----- DATA ROWS -----
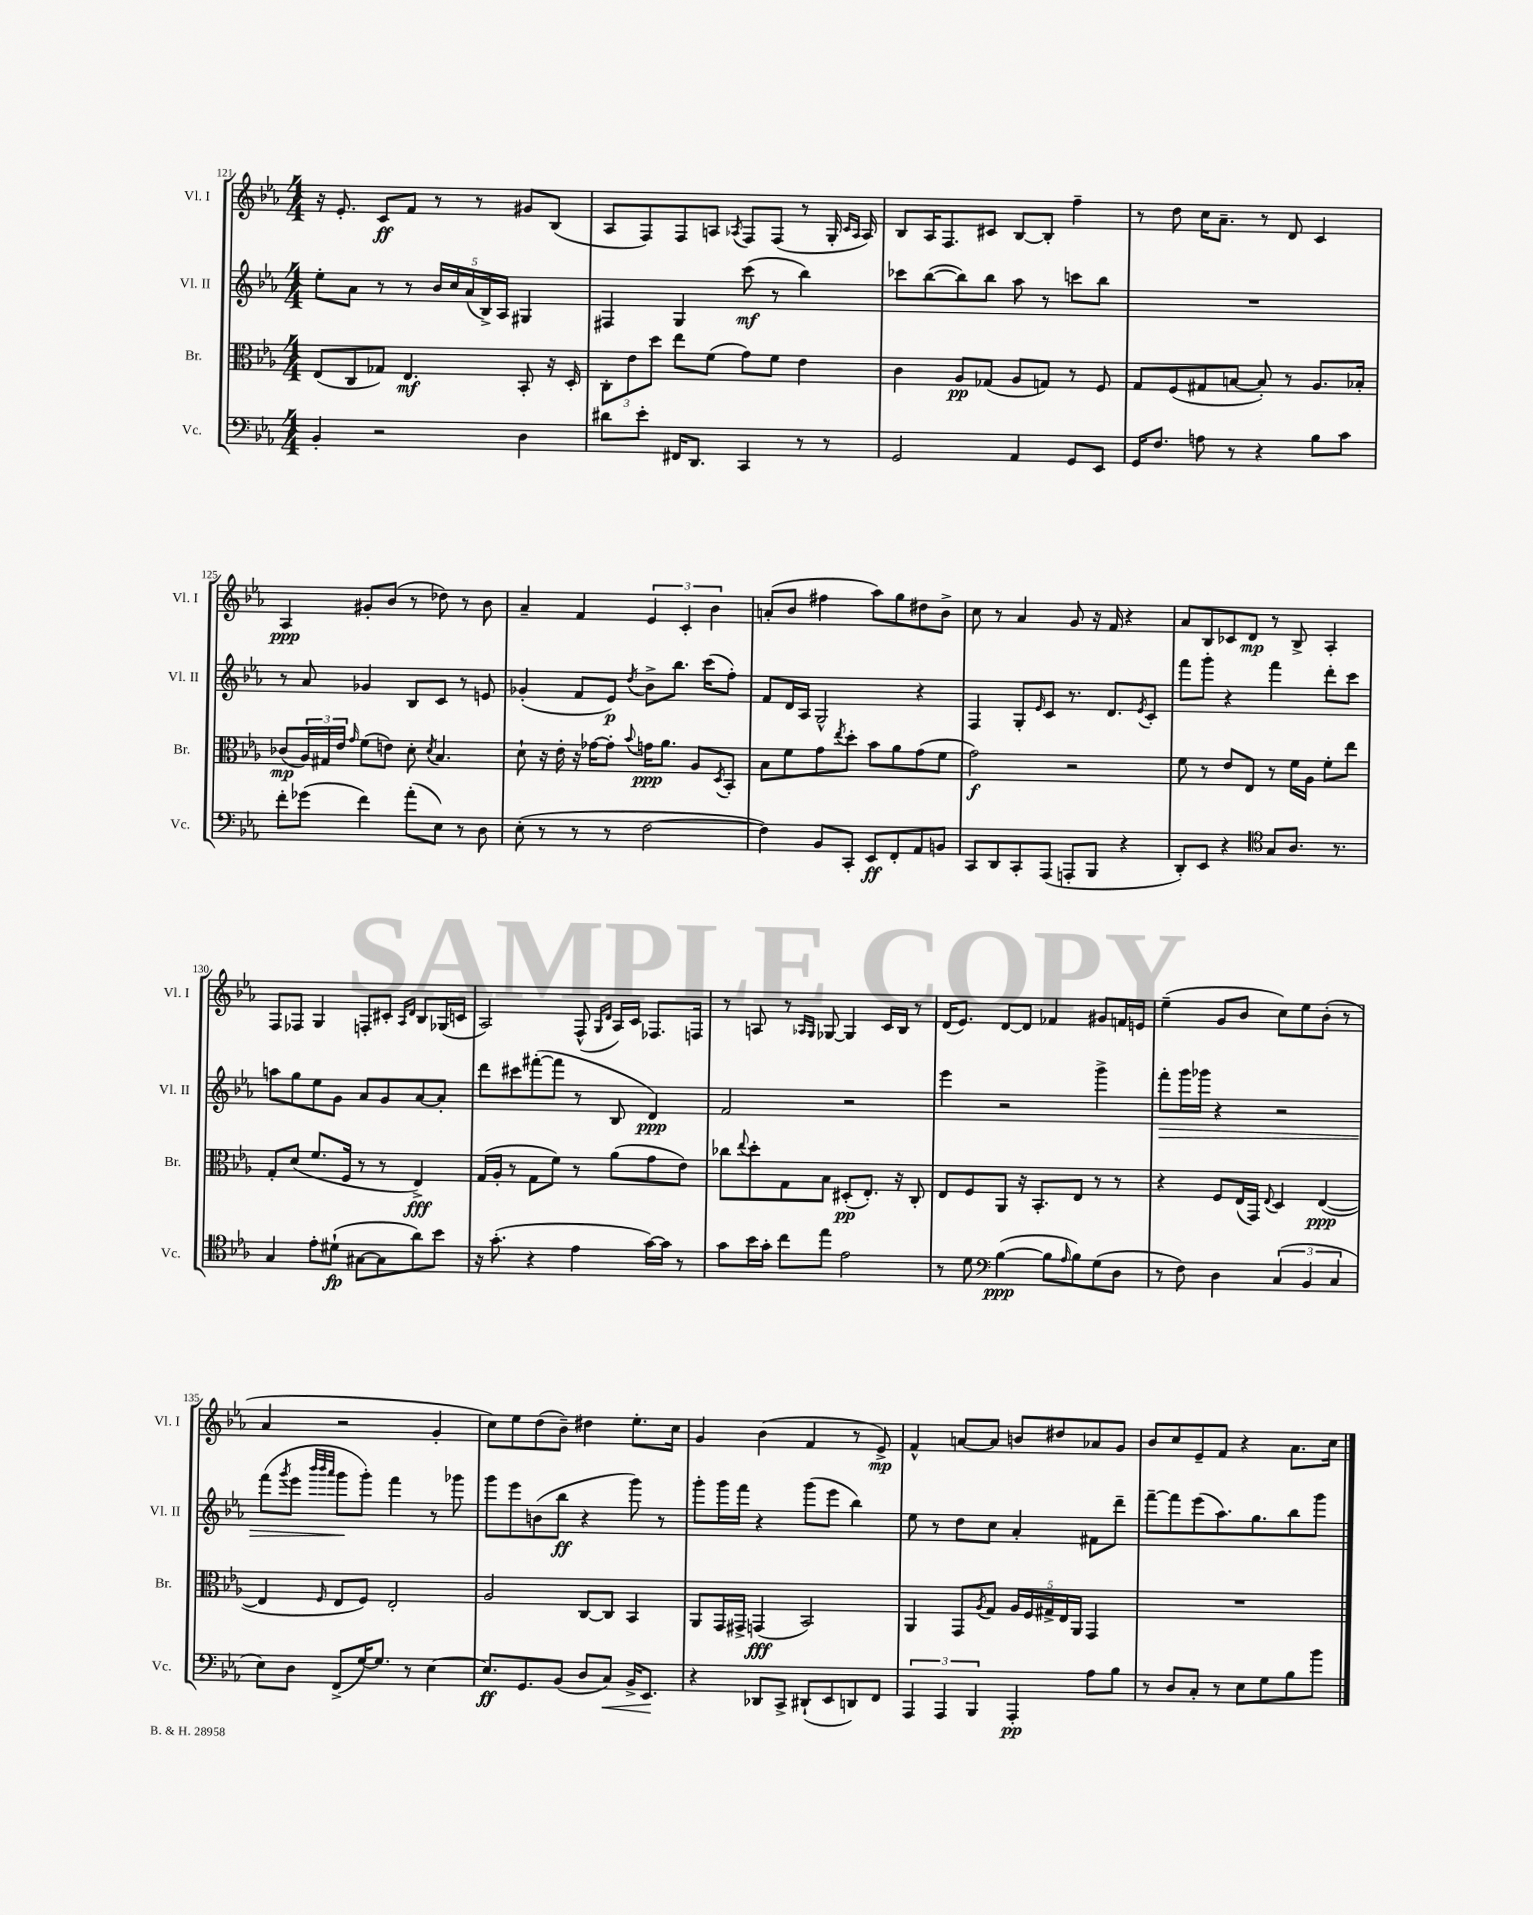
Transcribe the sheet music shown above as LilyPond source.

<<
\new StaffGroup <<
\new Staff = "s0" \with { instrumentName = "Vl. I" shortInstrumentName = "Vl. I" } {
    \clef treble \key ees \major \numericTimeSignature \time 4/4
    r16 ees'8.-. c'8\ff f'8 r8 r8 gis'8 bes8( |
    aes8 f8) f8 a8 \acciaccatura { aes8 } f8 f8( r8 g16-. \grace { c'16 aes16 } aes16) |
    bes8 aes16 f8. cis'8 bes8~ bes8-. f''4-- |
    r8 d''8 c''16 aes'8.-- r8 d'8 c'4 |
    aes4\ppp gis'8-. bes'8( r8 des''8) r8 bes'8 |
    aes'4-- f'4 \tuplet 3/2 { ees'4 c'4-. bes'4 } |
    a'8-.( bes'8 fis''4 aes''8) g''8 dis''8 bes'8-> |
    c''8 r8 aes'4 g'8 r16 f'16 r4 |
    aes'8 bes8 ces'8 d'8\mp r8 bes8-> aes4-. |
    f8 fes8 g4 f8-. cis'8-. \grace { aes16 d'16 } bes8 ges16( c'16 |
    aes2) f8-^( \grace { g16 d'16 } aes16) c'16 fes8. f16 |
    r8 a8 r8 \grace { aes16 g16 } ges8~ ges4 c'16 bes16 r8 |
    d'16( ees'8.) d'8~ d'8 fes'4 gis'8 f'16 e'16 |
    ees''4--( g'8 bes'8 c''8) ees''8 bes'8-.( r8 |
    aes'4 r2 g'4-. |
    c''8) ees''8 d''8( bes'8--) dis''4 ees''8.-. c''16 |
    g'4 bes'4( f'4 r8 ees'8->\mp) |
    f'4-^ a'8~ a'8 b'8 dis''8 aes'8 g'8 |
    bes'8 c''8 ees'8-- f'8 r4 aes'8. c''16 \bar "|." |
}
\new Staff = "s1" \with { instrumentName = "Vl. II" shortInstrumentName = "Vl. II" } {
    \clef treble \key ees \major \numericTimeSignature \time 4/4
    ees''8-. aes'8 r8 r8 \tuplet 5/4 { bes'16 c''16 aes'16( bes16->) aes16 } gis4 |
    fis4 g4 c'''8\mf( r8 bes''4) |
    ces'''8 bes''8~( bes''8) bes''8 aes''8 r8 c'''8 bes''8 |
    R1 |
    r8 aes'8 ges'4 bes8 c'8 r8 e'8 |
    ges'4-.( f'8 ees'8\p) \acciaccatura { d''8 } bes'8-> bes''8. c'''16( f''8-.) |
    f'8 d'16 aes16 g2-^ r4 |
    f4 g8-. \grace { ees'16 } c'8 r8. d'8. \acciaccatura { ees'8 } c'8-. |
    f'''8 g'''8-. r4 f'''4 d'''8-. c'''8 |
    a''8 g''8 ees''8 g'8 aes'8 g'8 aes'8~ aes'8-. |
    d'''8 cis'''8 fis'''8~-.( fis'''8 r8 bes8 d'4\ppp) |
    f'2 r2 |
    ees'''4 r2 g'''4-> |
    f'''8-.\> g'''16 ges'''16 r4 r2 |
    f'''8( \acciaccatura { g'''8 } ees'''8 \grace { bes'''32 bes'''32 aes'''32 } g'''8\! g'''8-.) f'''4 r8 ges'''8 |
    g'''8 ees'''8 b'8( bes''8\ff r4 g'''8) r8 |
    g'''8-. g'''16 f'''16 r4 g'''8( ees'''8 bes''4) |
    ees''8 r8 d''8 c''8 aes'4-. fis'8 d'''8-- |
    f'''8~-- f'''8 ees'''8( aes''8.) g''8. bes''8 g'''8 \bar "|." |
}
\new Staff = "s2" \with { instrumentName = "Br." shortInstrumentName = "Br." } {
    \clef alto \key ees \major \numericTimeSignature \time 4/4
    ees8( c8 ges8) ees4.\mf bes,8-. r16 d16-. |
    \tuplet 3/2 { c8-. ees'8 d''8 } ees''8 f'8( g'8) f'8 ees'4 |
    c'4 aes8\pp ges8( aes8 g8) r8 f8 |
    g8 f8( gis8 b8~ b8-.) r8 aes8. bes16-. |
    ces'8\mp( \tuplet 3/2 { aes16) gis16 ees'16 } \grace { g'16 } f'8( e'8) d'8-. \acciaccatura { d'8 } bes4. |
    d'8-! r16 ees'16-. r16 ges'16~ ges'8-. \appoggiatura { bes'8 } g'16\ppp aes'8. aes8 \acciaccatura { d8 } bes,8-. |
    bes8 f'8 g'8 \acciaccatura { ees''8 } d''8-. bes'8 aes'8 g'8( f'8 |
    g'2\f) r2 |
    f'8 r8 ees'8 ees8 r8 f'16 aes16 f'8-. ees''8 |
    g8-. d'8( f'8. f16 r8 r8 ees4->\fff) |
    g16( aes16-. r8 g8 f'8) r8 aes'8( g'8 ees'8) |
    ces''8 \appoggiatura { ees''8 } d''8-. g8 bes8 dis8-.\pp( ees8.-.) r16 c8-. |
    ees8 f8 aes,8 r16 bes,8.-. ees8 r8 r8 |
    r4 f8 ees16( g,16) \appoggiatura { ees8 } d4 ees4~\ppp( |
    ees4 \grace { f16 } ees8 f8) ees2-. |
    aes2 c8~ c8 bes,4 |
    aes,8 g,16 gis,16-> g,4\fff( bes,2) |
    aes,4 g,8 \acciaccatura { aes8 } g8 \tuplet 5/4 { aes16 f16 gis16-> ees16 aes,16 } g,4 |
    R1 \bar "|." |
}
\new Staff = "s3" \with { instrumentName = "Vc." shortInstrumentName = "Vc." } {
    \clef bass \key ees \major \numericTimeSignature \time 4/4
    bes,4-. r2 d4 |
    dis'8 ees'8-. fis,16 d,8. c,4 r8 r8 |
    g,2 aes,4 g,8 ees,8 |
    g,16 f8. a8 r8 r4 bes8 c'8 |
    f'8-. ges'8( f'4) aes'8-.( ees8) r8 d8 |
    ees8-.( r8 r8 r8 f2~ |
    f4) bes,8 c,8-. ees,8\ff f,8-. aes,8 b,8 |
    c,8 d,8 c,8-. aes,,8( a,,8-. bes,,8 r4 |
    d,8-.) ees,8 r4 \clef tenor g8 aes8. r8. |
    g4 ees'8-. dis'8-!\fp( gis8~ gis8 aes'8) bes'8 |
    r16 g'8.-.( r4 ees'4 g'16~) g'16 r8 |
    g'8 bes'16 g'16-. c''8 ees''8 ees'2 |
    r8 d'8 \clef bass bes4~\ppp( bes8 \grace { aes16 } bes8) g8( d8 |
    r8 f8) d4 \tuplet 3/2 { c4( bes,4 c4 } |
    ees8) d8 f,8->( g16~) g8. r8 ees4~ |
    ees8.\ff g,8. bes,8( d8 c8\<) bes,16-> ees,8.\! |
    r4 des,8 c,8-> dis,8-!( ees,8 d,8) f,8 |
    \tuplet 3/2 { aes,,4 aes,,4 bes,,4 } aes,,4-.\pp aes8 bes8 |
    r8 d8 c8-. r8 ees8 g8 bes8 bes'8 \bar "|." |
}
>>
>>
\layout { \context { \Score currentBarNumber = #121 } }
-----
DO THIS -
Pull out every line in the entries above that contains the string "with", copying each one in full.

REPLY -
\new Staff = "s0" \with { instrumentName = "Vl. I" shortInstrumentName = "Vl. I" } {
\new Staff = "s1" \with { instrumentName = "Vl. II" shortInstrumentName = "Vl. II" } {
\new Staff = "s2" \with { instrumentName = "Br." shortInstrumentName = "Br." } {
\new Staff = "s3" \with { instrumentName = "Vc." shortInstrumentName = "Vc." } {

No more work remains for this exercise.